Directive: Reproduce every item below line for line, without changing any character. Omit the pictures from your answer.

======== The data

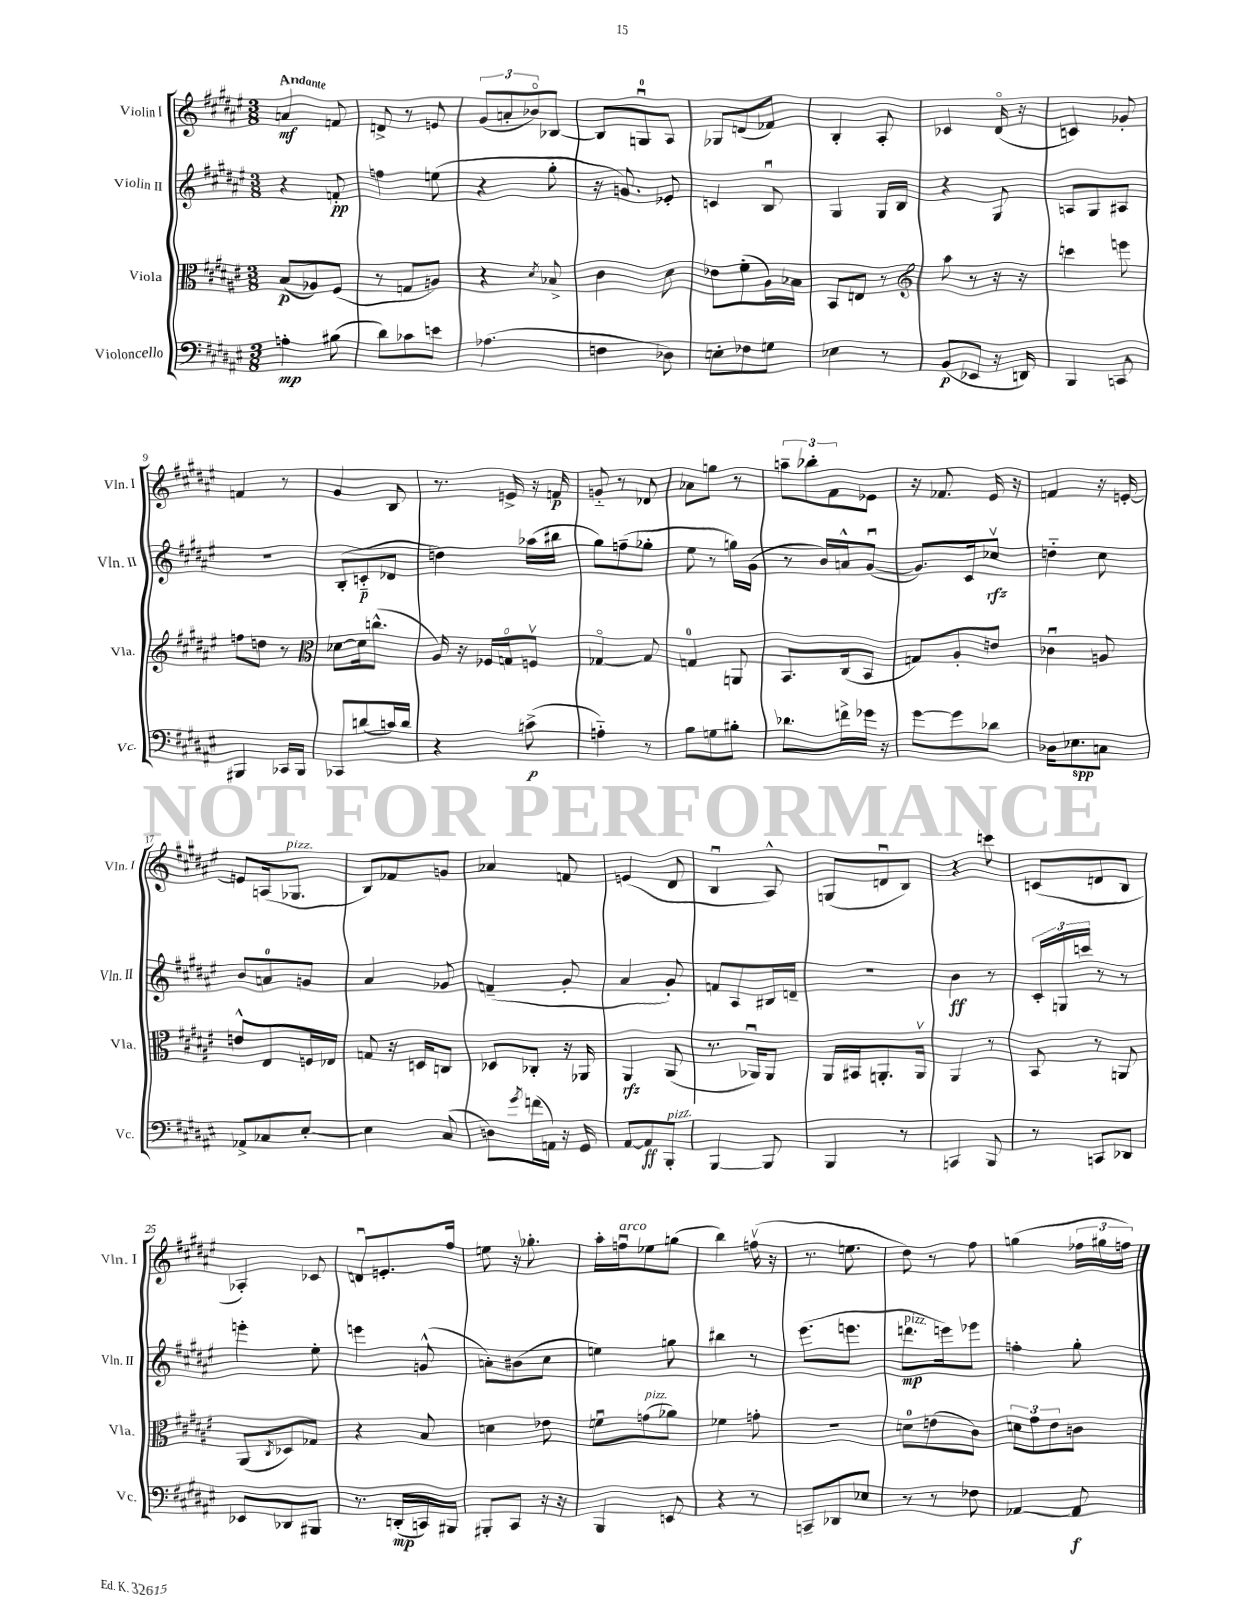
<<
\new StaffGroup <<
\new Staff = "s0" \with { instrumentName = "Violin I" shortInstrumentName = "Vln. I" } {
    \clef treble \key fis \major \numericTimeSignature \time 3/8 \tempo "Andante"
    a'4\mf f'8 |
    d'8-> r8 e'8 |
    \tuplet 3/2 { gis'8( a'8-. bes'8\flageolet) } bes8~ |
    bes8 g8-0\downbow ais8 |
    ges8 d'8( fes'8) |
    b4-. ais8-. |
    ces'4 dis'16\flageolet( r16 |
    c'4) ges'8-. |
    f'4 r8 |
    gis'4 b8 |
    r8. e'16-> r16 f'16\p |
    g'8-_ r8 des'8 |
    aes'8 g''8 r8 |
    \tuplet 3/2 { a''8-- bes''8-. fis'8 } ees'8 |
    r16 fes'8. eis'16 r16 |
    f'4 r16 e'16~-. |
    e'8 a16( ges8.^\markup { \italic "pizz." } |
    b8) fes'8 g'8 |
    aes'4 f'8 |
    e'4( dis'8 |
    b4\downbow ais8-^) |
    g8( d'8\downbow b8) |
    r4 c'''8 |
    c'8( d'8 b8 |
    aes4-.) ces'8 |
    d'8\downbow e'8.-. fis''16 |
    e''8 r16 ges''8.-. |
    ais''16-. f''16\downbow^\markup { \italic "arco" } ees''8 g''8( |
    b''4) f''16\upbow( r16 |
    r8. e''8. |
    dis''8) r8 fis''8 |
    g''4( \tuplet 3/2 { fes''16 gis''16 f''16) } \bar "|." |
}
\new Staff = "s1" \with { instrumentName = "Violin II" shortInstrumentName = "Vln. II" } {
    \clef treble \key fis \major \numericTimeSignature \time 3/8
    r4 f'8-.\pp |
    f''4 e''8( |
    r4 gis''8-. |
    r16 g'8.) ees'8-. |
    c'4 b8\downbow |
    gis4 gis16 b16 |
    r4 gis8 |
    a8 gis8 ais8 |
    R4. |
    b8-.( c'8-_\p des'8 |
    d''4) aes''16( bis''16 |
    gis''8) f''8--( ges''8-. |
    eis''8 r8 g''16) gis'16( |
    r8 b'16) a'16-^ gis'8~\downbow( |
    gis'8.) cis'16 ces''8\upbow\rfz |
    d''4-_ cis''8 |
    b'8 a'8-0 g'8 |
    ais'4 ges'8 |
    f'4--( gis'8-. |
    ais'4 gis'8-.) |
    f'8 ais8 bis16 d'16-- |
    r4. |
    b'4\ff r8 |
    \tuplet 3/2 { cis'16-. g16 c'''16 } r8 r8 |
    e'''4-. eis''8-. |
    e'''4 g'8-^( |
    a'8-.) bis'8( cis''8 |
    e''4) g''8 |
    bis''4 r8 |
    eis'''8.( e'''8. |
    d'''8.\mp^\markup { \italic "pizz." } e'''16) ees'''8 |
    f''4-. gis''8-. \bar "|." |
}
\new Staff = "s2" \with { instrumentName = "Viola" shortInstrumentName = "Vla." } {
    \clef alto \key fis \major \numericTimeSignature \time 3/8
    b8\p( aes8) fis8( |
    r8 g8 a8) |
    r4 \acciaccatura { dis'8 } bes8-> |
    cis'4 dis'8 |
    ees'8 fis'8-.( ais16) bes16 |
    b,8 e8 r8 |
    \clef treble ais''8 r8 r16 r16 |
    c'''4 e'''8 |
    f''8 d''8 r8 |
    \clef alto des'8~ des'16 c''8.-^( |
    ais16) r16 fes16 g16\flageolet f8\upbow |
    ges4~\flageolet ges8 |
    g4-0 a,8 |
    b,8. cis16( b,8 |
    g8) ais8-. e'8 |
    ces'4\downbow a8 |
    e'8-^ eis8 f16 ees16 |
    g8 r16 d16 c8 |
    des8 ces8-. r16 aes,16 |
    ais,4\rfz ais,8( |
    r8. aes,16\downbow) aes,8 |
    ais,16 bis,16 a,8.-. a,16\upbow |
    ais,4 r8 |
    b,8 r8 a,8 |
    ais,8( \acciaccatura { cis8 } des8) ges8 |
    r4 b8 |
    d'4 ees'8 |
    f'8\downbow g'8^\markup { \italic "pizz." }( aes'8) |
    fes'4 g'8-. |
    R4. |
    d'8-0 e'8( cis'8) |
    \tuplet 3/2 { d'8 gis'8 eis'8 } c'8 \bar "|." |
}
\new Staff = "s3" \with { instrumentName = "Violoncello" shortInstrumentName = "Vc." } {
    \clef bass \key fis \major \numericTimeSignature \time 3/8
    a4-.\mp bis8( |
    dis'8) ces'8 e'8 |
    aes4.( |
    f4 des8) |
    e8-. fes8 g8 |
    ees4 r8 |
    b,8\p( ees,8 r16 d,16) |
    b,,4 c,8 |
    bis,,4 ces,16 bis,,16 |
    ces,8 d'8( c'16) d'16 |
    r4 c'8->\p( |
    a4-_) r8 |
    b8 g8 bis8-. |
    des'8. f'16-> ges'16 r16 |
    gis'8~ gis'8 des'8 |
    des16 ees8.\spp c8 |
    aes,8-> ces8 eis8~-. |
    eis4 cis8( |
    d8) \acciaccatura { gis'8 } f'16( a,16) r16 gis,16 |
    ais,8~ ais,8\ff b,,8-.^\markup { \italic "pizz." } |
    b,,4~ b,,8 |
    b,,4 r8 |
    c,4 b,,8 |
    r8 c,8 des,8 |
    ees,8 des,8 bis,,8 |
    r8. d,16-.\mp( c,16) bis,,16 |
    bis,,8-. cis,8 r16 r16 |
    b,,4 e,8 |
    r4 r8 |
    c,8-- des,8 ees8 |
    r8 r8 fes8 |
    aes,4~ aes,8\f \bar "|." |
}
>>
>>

================

Answer below:
<<
\new StaffGroup <<
\new Staff = "s0" \with { instrumentName = "Violin I" shortInstrumentName = "Vln. I" } {
    \clef treble \key fis \major \numericTimeSignature \time 3/8 \tempo "Andante"
    a'4\mf f'8 |
    d'8-> r8 e'8 |
    \tuplet 3/2 { gis'8( a'8-. bes'8\flageolet) } bes8~ |
    bes8 g8-0\downbow ais8 |
    ges8 d'8( fes'8) |
    b4-. ais8-. |
    ces'4 dis'16\flageolet( r16 |
    c'4) ges'8-. |
    f'4 r8 |
    gis'4 b8 |
    r8. e'16-> r16 f'16\p |
    g'8-_ r8 des'8 |
    aes'8 g''8 r8 |
    \tuplet 3/2 { a''8-- bes''8-. fis'8 } ees'8 |
    r16 fes'8. eis'16 r16 |
    f'4 r16 e'16~-. |
    e'8 a16( ges8.^\markup { \italic "pizz." } |
    b8) fes'8 g'8 |
    aes'4 f'8 |
    e'4( dis'8 |
    b4\downbow ais8-^) |
    g8( d'8\downbow b8) |
    r4 c'''8 |
    c'8( d'8 b8 |
    aes4-.) ces'8 |
    d'8\downbow e'8.-. fis''16 |
    e''8 r16 ges''8.-. |
    ais''16-. f''16\downbow^\markup { \italic "arco" } ees''8 g''8( |
    b''4) f''16\upbow( r16 |
    r8. e''8. |
    dis''8) r8 fis''8 |
    g''4( \tuplet 3/2 { fes''16 gis''16 f''16) } \bar "|." |
}
\new Staff = "s1" \with { instrumentName = "Violin II" shortInstrumentName = "Vln. II" } {
    \clef treble \key fis \major \numericTimeSignature \time 3/8
    r4 f'8-.\pp |
    f''4 e''8( |
    r4 gis''8-. |
    r16 g'8.) ees'8-. |
    c'4 b8\downbow |
    gis4 gis16 b16 |
    r4 gis8 |
    a8 gis8 ais8 |
    R4. |
    b8-.( c'8-_\p des'8 |
    d''4) aes''16( bis''16 |
    gis''8) f''8--( ges''8-. |
    eis''8 r8 g''16) gis'16( |
    r8 b'16) a'16-^ gis'8~\downbow( |
    gis'8.) cis'16 ces''8\upbow\rfz |
    d''4-_ cis''8 |
    b'8 a'8-0 g'8 |
    ais'4 ges'8 |
    f'4--( gis'8-. |
    ais'4 gis'8-.) |
    f'8 ais8 bis16 d'16-- |
    r4. |
    b'4\ff r8 |
    \tuplet 3/2 { cis'16-. g16 c'''16 } r8 r8 |
    e'''4-. eis''8-. |
    e'''4 g'8-^( |
    a'8-.) bis'8( cis''8 |
    e''4) g''8 |
    bis''4 r8 |
    eis'''8.( e'''8. |
    d'''8.\mp^\markup { \italic "pizz." } e'''16) ees'''8 |
    f''4-. gis''8-. \bar "|." |
}
\new Staff = "s2" \with { instrumentName = "Viola" shortInstrumentName = "Vla." } {
    \clef alto \key fis \major \numericTimeSignature \time 3/8
    b8\p( aes8) fis8( |
    r8 g8 a8) |
    r4 \acciaccatura { dis'8 } bes8-> |
    cis'4 dis'8 |
    ees'8 fis'8-.( ais16) bes16 |
    b,8 e8 r8 |
    \clef treble ais''8 r8 r16 r16 |
    c'''4 e'''8 |
    f''8 d''8 r8 |
    \clef alto des'8~ des'16 c''8.-^( |
    ais16) r16 fes16 g16\flageolet f8\upbow |
    ges4~\flageolet ges8 |
    g4-0 a,8 |
    b,8. cis16( b,8 |
    g8) ais8-. e'8 |
    ces'4\downbow a8 |
    e'8-^ eis8 f16 ees16 |
    g8 r16 d16 c8 |
    des8 ces8-. r16 aes,16 |
    ais,4\rfz ais,8( |
    r8. aes,16\downbow) aes,8 |
    ais,16 bis,16 a,8.-. a,16\upbow |
    ais,4 r8 |
    b,8 r8 a,8 |
    ais,8( \acciaccatura { cis8 } des8) ges8 |
    r4 b8 |
    d'4 ees'8 |
    f'8\downbow g'8^\markup { \italic "pizz." }( aes'8) |
    fes'4 g'8-. |
    R4. |
    d'8-0 e'8( cis'8) |
    \tuplet 3/2 { d'8 gis'8 eis'8 } c'8 \bar "|." |
}
\new Staff = "s3" \with { instrumentName = "Violoncello" shortInstrumentName = "Vc." } {
    \clef bass \key fis \major \numericTimeSignature \time 3/8
    a4-.\mp bis8( |
    dis'8) ces'8 e'8 |
    aes4.( |
    f4 des8) |
    e8-. fes8 g8 |
    ees4 r8 |
    b,8\p( ees,8 r16 d,16) |
    b,,4 c,8 |
    bis,,4 ces,16 bis,,16 |
    ces,8 d'8( c'16) d'16 |
    r4 c'8->\p( |
    a4-_) r8 |
    b8 g8 bis8-. |
    des'8. f'16-> ges'16 r16 |
    gis'8~ gis'8 des'8 |
    des16 ees8.\spp c8 |
    aes,8-> ces8 eis8~-. |
    eis4 cis8( |
    d8) \acciaccatura { gis'8 } f'16( a,16) r16 gis,16 |
    ais,8~ ais,8\ff b,,8-.^\markup { \italic "pizz." } |
    b,,4~ b,,8 |
    b,,4 r8 |
    c,4 b,,8 |
    r8 c,8 des,8 |
    ees,8 des,8 bis,,8 |
    r8. d,16-.\mp( c,16) bis,,16 |
    bis,,8-. cis,8 r16 r16 |
    b,,4 e,8 |
    r4 r8 |
    c,8-- des,8 ees8 |
    r8 r8 fes8 |
    aes,4~ aes,8\f \bar "|." |
}
>>
>>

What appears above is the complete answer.